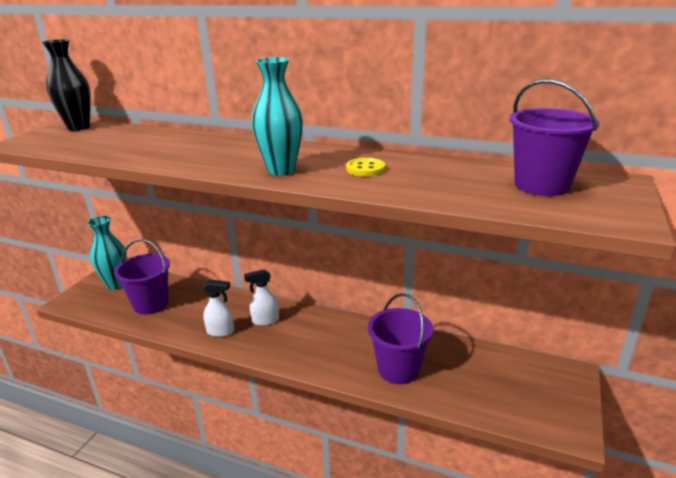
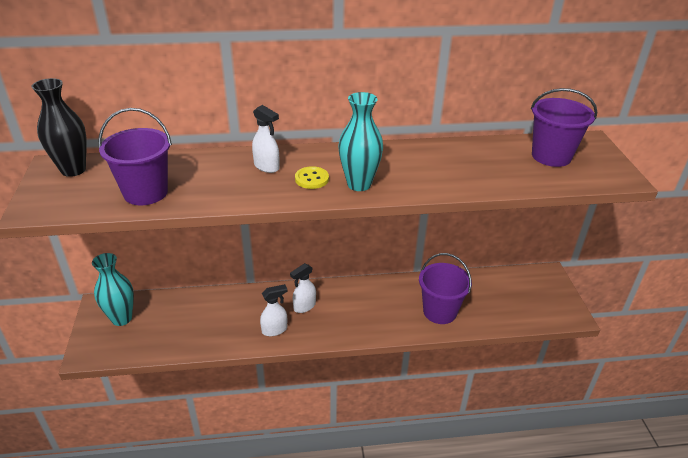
camera: 30 degrees left, 10 degrees up
(151, 304) = (181, 326): purple bucket -> purple bucket (145, 192)
(218, 146) = (267, 167): none -> white spray bottle
(365, 169) = (421, 166): yellow button -> yellow button (312, 179)

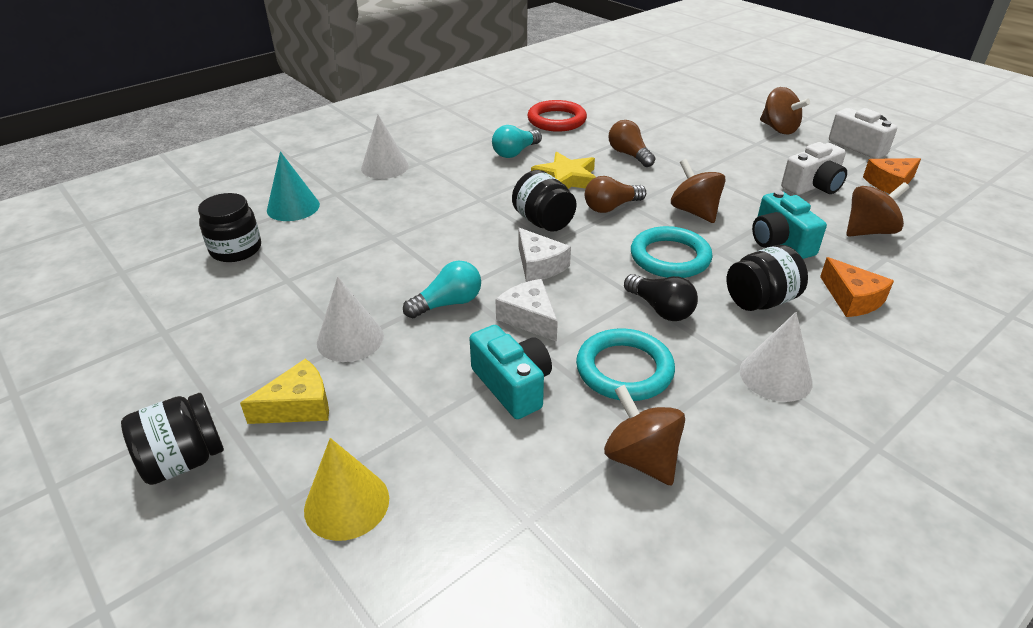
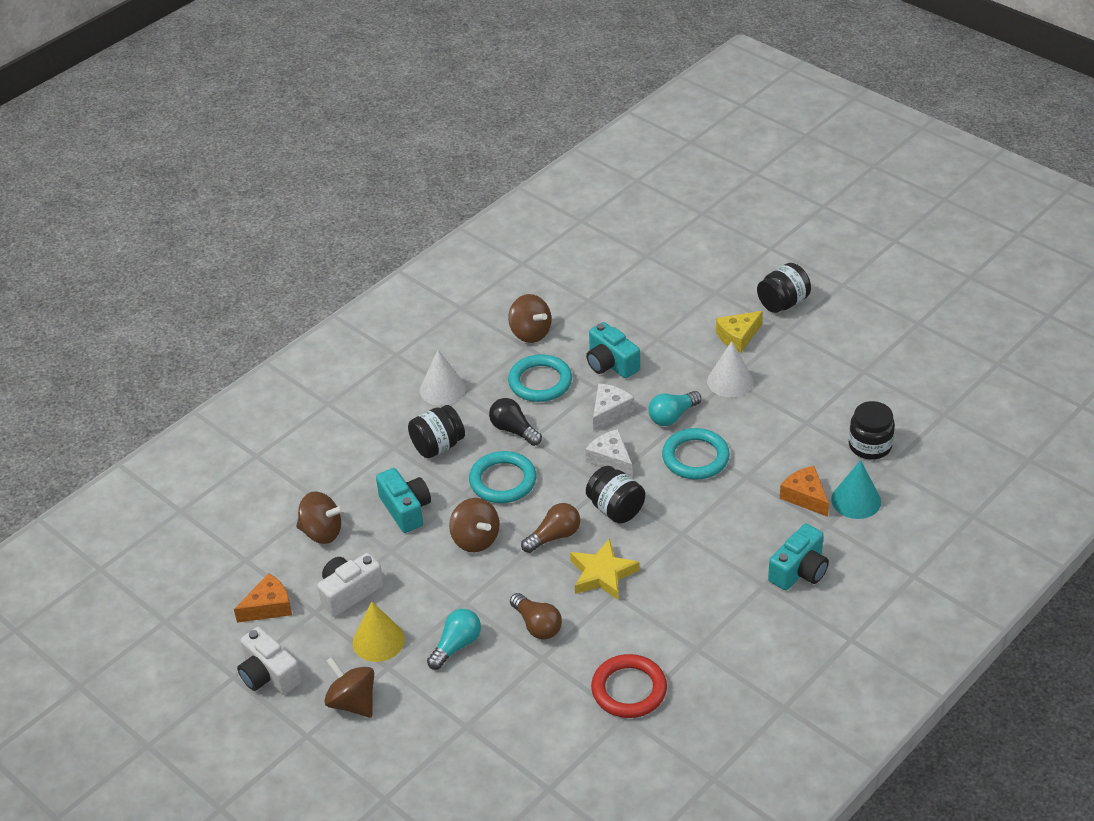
camera: 175 degrees right, 5 degrees up
(347, 503) = (683, 295): yellow cone -> yellow cone (378, 641)
(385, 167) = (799, 571): white cone -> turquoise camera
(439, 258) = (695, 457): none -> turquoise ring
(515, 152) = (665, 614): turquoise light bulb -> turquoise light bulb (456, 645)
(529, 318) = (609, 411): white cheese -> white cheese turned 105 degrees counterclockwise
(852, 299) = (367, 456): orange cheese -> orange cheese (805, 497)
(868, 231) = (322, 532): brown spinning top -> brown spinning top turned 135 degrees counterclockwise

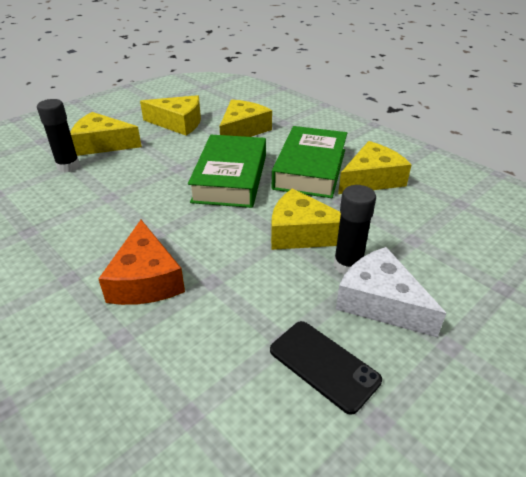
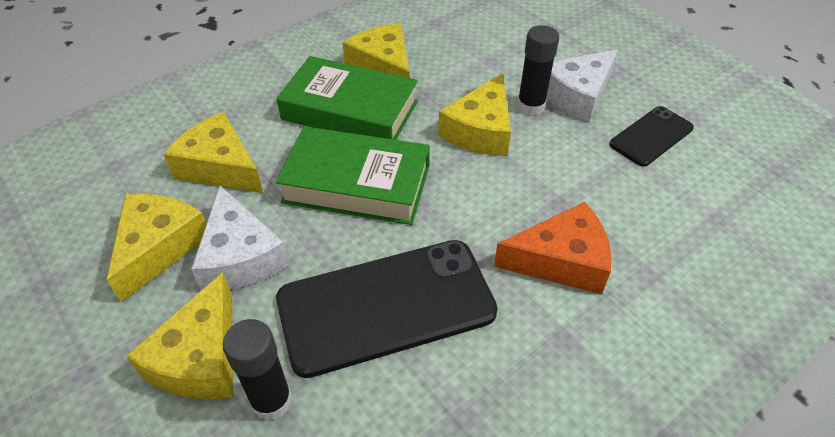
camera: 85 degrees left, 10 degrees up
(121, 197) = (386, 305): none -> black phone
(169, 146) = (240, 256): none -> white cheese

What is required
Give every record back exactly as it reads, with no images.

Task output
camera: 30 degrees left, 10 degrees up
(151, 304) = (181, 326): purple bucket -> purple bucket (145, 192)
(218, 146) = (267, 167): none -> white spray bottle
(365, 169) = (421, 166): yellow button -> yellow button (312, 179)

camera: 175 degrees right, 5 degrees up
(347, 503) = (683, 295): yellow cone -> yellow cone (378, 641)
(385, 167) = (799, 571): white cone -> turquoise camera
(439, 258) = (695, 457): none -> turquoise ring
(515, 152) = (665, 614): turquoise light bulb -> turquoise light bulb (456, 645)
(529, 318) = (609, 411): white cheese -> white cheese turned 105 degrees counterclockwise
(852, 299) = (367, 456): orange cheese -> orange cheese (805, 497)
(868, 231) = (322, 532): brown spinning top -> brown spinning top turned 135 degrees counterclockwise

camera: 85 degrees left, 10 degrees up
(121, 197) = (386, 305): none -> black phone
(169, 146) = (240, 256): none -> white cheese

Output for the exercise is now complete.